Scene change data
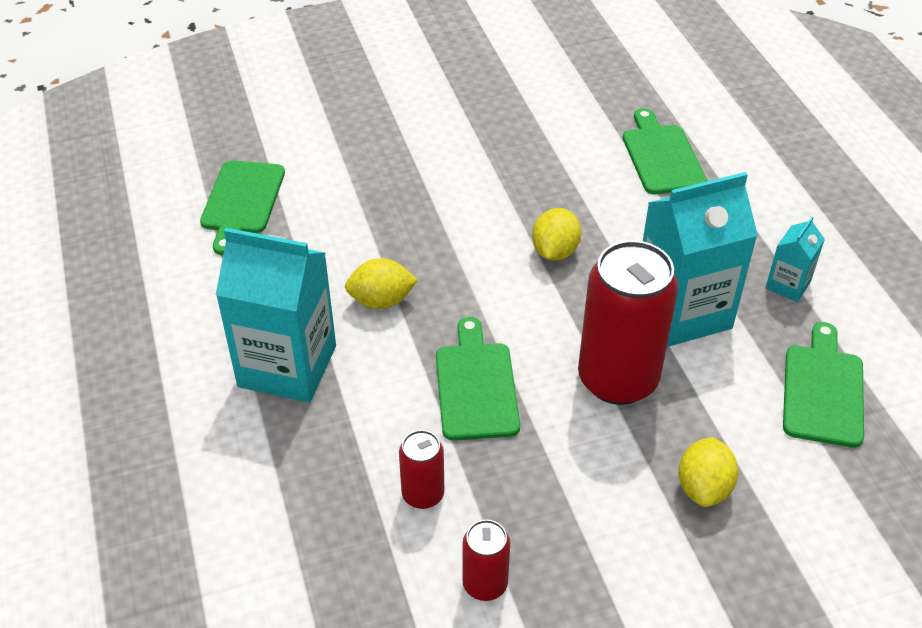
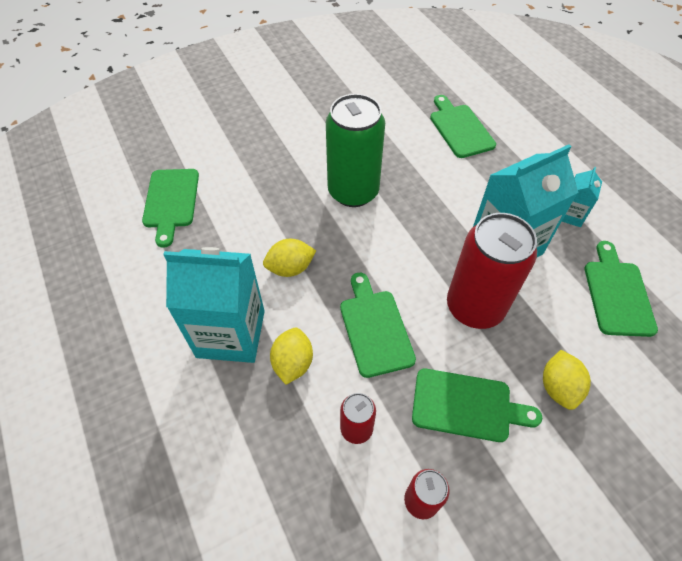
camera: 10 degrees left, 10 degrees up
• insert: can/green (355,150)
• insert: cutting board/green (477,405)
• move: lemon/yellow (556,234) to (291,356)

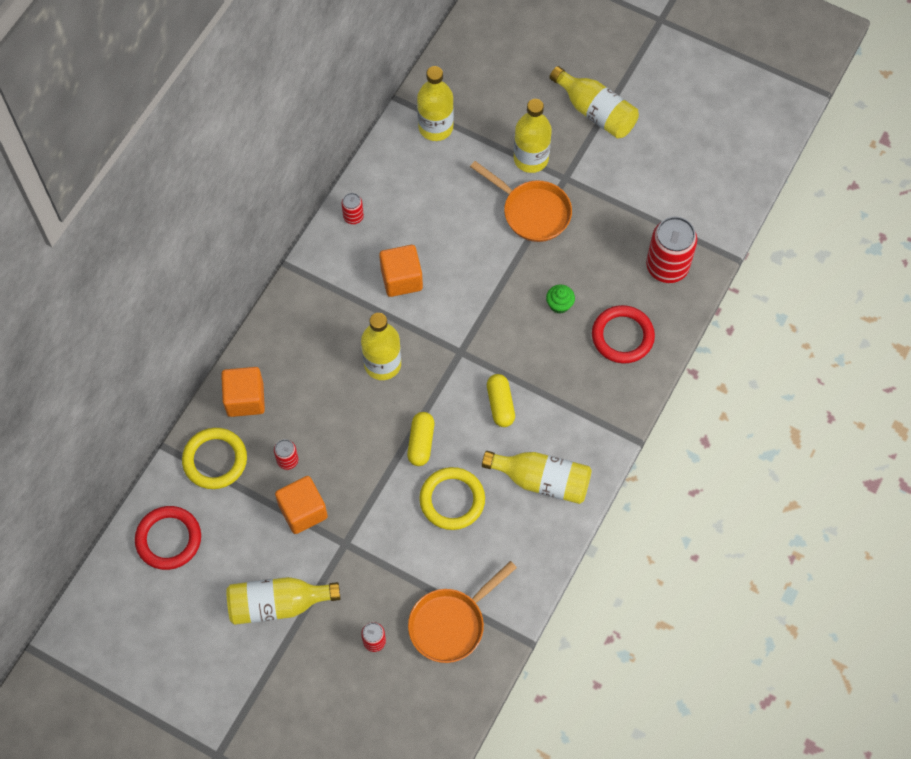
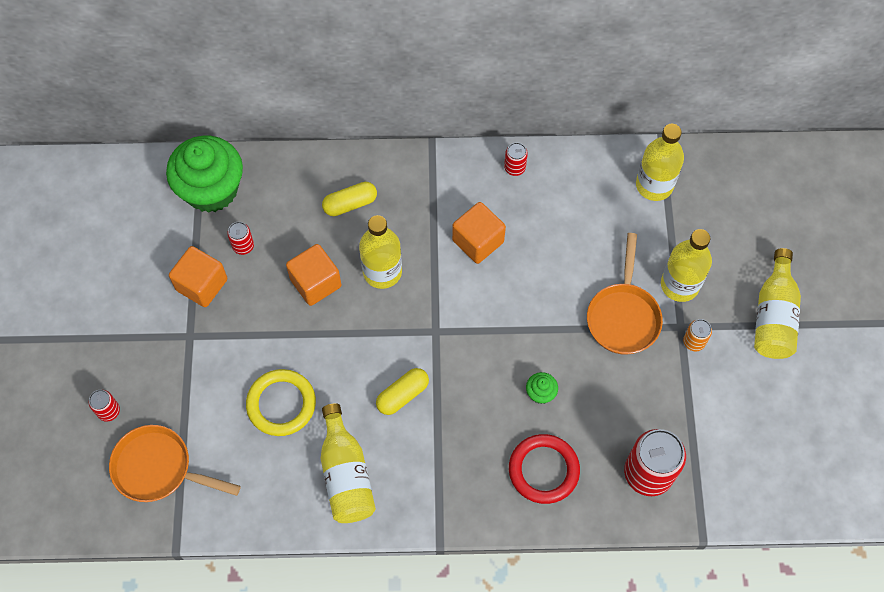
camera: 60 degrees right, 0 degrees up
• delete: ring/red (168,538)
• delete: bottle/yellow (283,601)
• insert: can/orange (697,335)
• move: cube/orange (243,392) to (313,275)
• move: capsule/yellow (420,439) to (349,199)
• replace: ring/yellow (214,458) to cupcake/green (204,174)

# What this task involves
Copy out the data exactly and keep the pictures out.

# Response box
camera: 10 degrees left, 10 degrees up
• insert: can/green (355,150)
• insert: cutting board/green (477,405)
• move: lemon/yellow (556,234) to (291,356)

camera: 60 degrees right, 0 degrees up
• delete: ring/red (168,538)
• delete: bottle/yellow (283,601)
• insert: can/orange (697,335)
• move: cube/orange (243,392) to (313,275)
• move: capsule/yellow (420,439) to (349,199)
• replace: ring/yellow (214,458) to cupcake/green (204,174)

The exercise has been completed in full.